RECORDS SHOWN
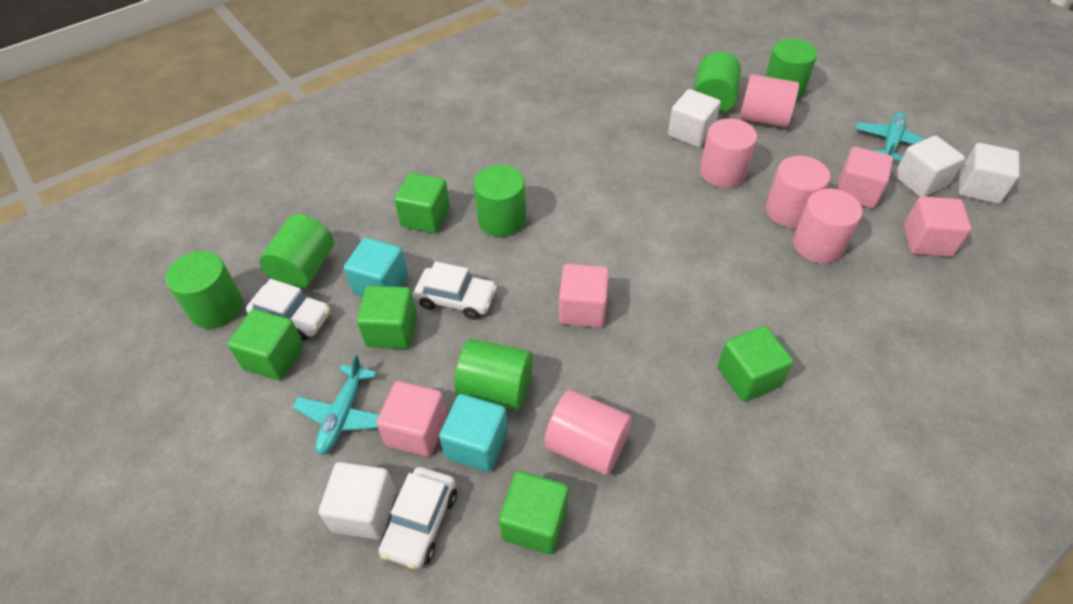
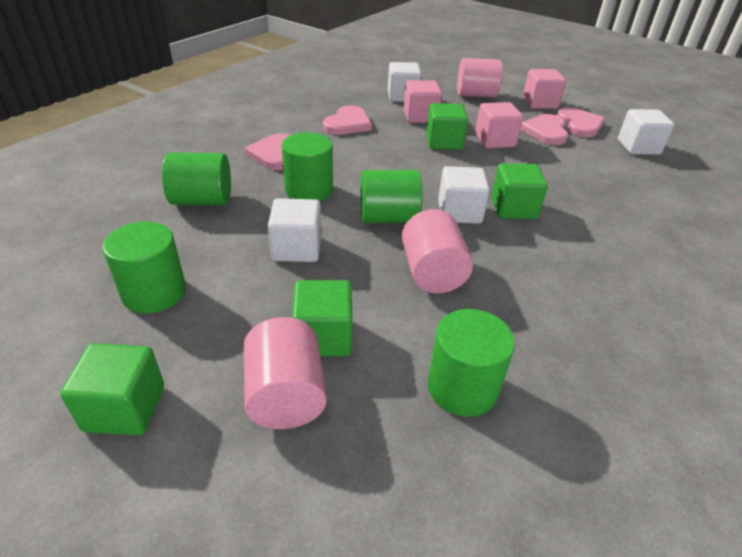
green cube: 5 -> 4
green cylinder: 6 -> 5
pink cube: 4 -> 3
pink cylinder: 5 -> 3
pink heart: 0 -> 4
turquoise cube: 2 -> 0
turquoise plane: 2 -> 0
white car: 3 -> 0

--

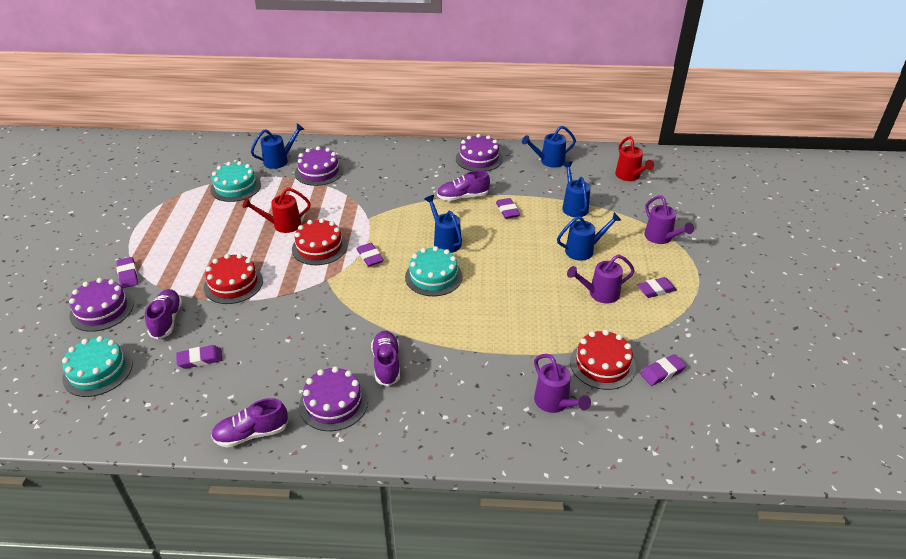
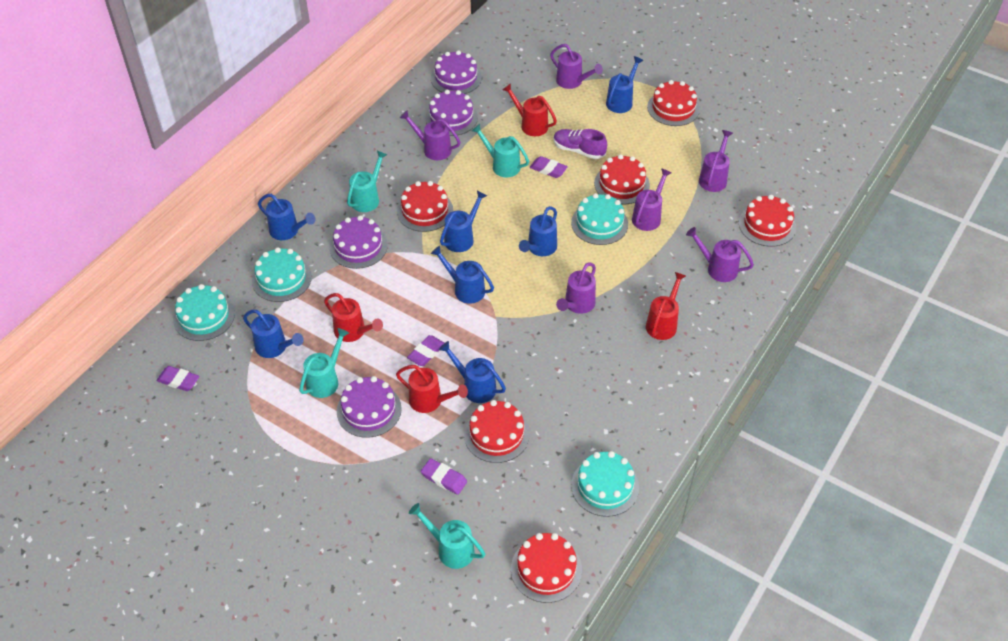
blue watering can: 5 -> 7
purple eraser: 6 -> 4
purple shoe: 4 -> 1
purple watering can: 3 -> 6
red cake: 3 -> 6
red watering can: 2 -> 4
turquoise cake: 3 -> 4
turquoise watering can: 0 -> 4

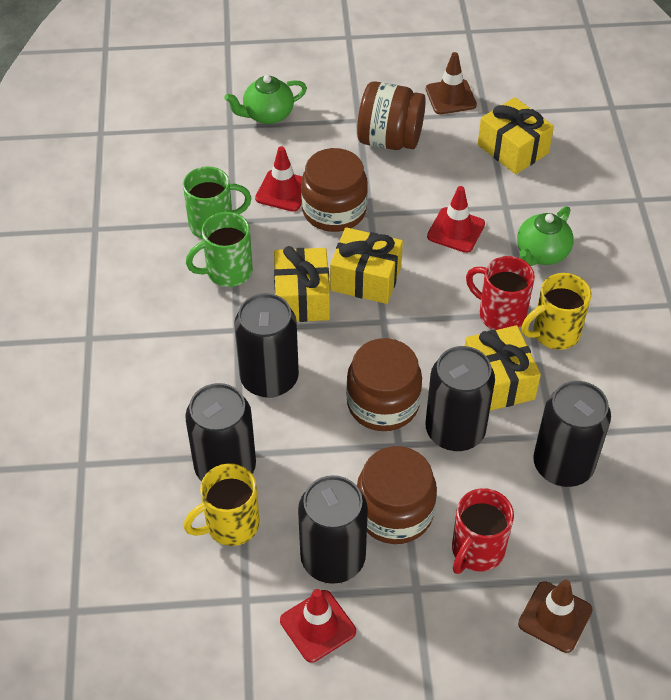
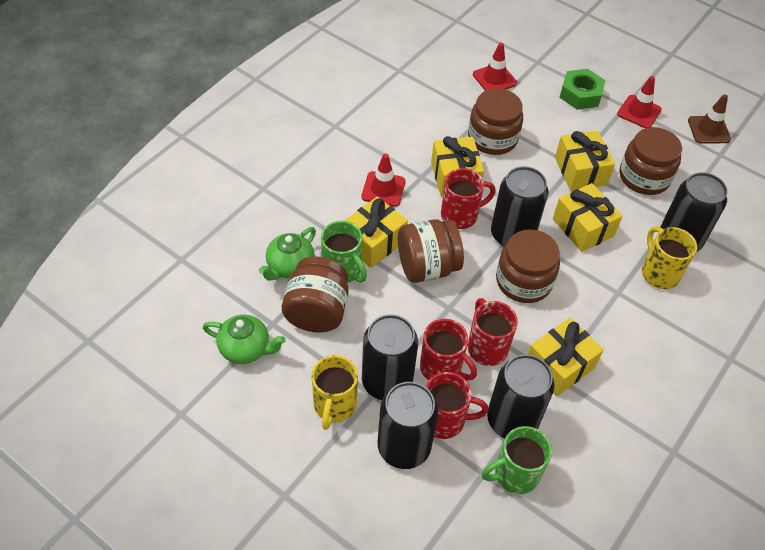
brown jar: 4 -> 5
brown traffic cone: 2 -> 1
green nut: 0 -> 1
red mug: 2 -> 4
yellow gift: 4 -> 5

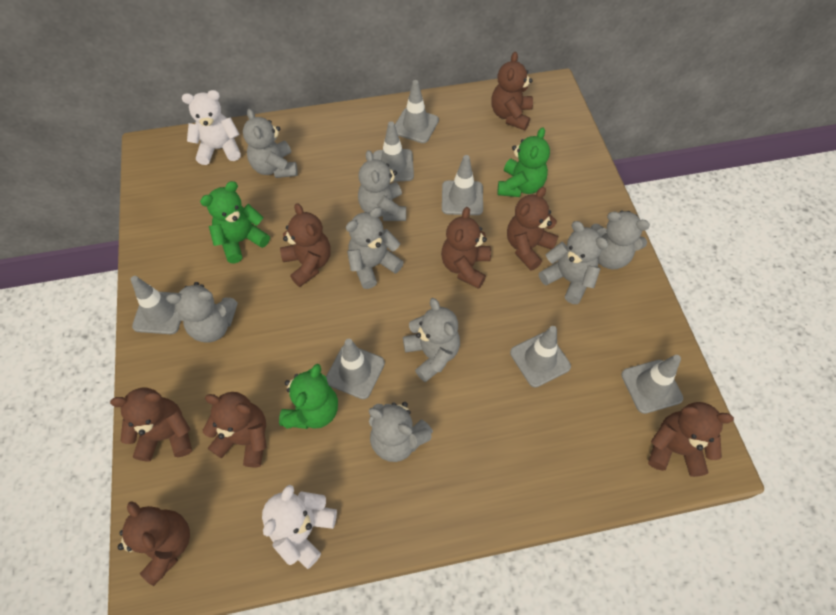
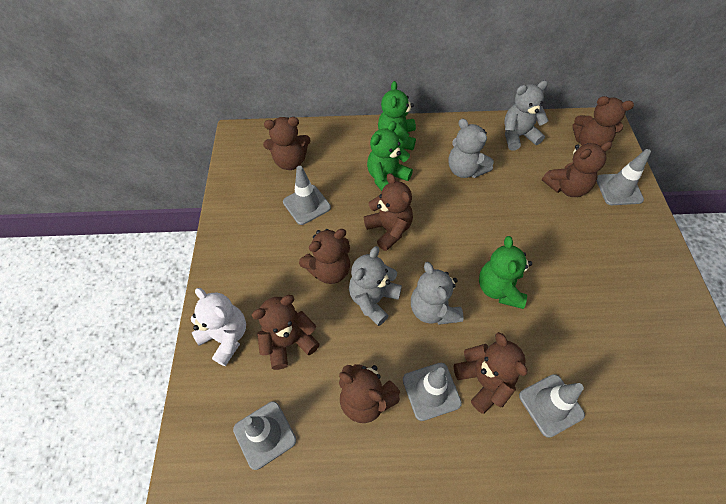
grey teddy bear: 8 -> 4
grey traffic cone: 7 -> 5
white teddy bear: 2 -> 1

...

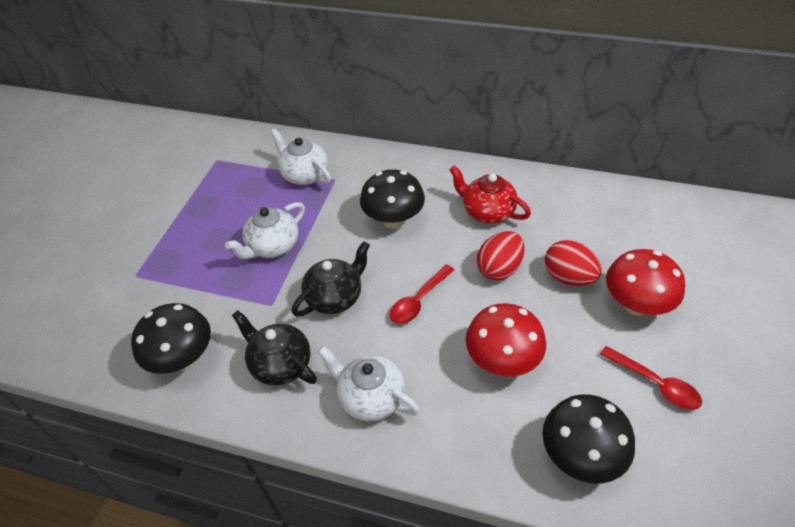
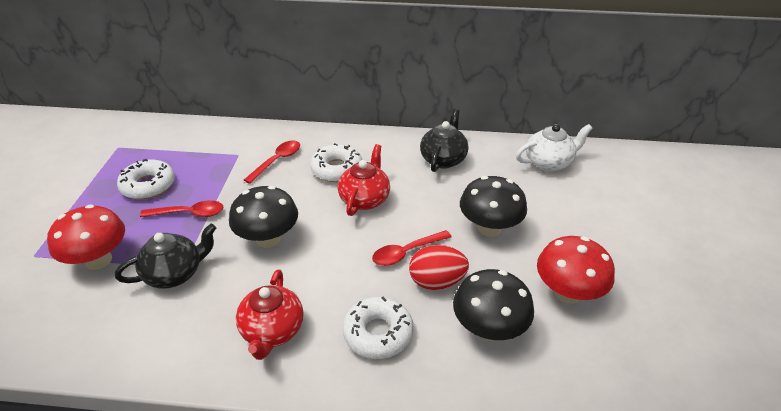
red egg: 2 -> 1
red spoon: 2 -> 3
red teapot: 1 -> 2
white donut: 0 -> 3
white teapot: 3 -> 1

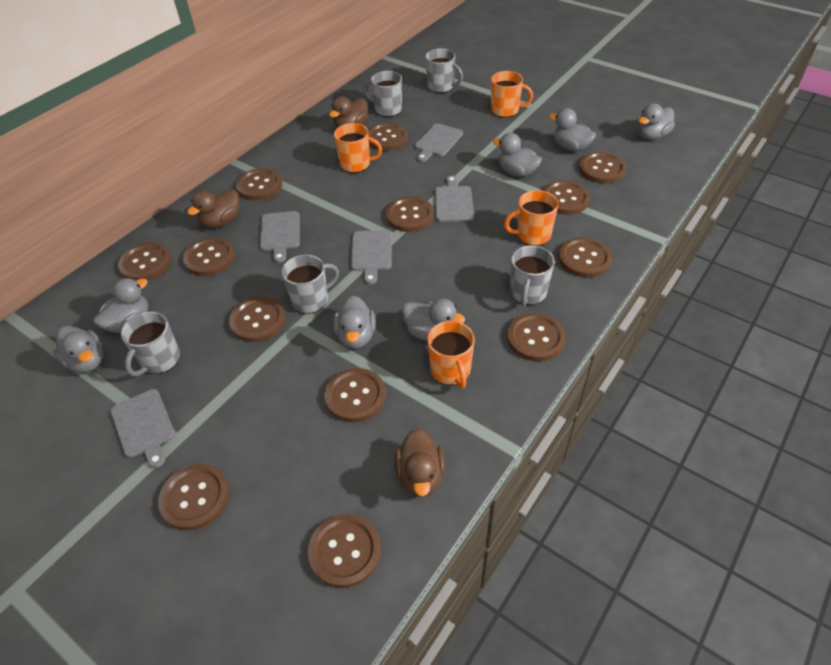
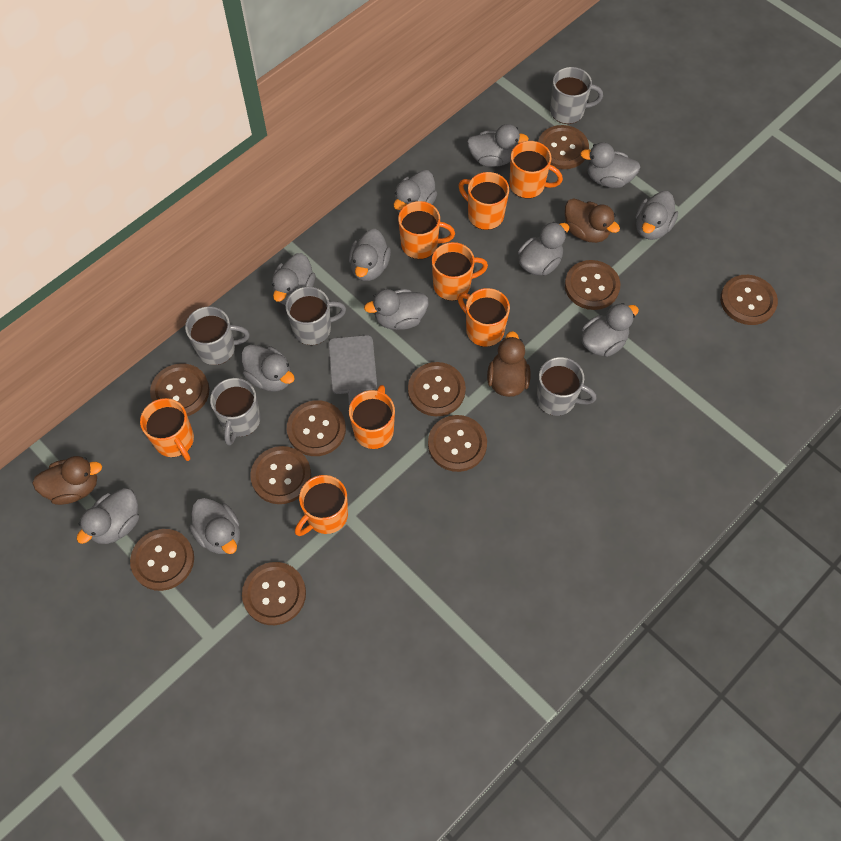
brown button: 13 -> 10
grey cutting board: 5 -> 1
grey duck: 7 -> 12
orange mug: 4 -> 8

WHAT TO PRODUCE
To complete this exercise, transcribe exactly the lines above from the one that holds "white teapot: 3 -> 1" through the one that holds "orange mug: 4 -> 8". Pictures stay out.

EXERCISE SOLUTION
white teapot: 3 -> 1

brown button: 13 -> 10
grey cutting board: 5 -> 1
grey duck: 7 -> 12
orange mug: 4 -> 8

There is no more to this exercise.